TASK REQUIREMENTS
Exact reproduction required: the lines below from the line with "(578, 412) = (470, 381): orange" to the line with "(634, 184) = (572, 246): orange", both ends included, and no others.

SUPPLIED INFORMATION
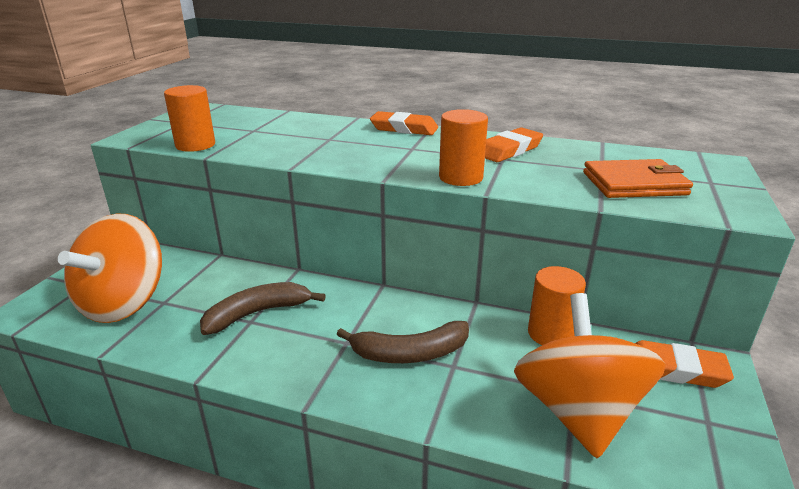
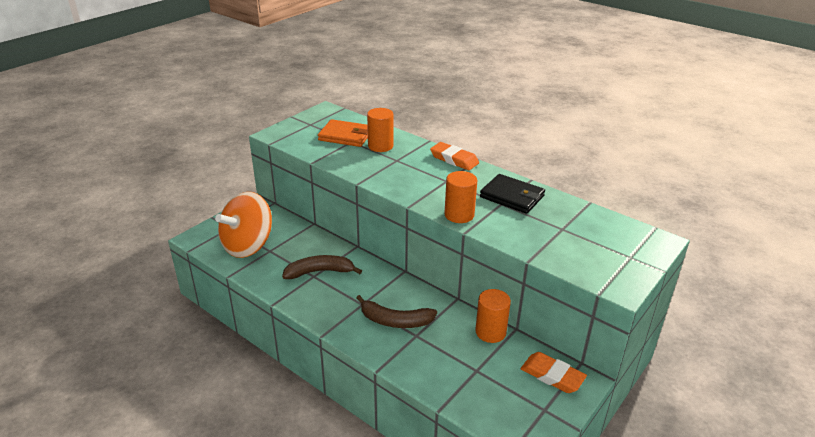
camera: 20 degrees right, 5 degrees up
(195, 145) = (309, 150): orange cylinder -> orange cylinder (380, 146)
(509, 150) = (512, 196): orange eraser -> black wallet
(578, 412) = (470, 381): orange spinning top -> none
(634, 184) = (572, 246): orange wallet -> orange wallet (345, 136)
---
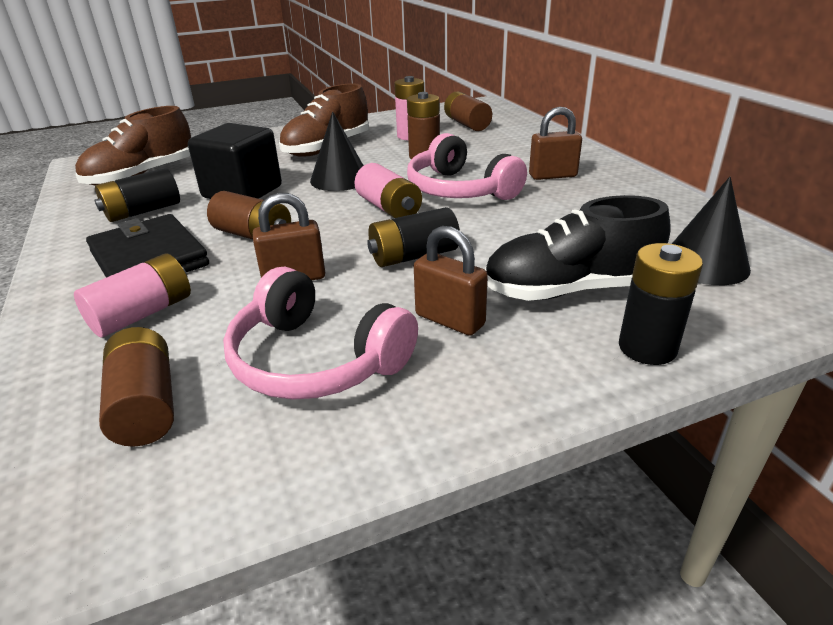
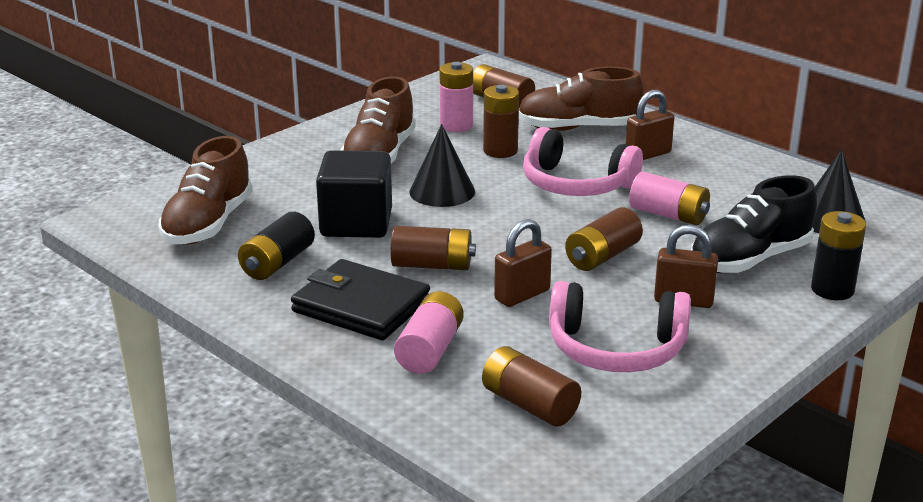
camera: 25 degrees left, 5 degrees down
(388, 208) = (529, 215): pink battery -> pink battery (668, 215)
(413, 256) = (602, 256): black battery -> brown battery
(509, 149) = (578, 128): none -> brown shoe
* * *
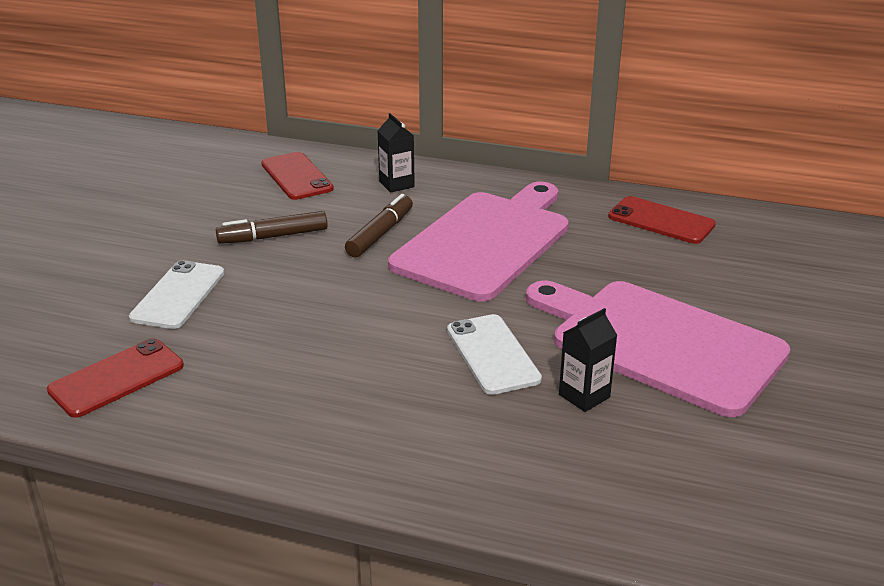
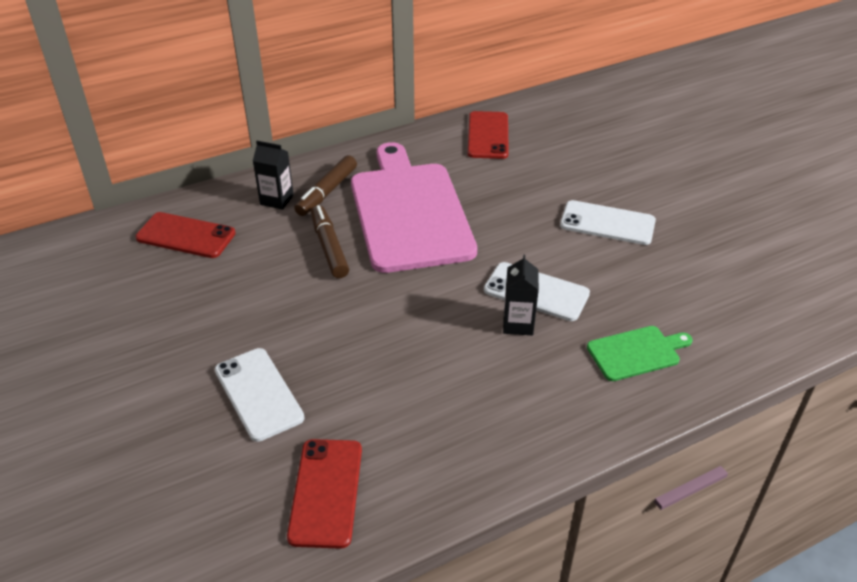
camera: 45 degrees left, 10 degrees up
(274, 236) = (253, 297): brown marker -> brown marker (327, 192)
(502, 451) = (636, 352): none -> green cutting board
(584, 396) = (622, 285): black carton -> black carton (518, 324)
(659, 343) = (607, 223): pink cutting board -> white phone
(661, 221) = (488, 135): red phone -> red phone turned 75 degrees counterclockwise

RESPONSE TO THIS TASK
(578, 412) = (470, 381): orange spinning top -> none
(634, 184) = (572, 246): orange wallet -> orange wallet (345, 136)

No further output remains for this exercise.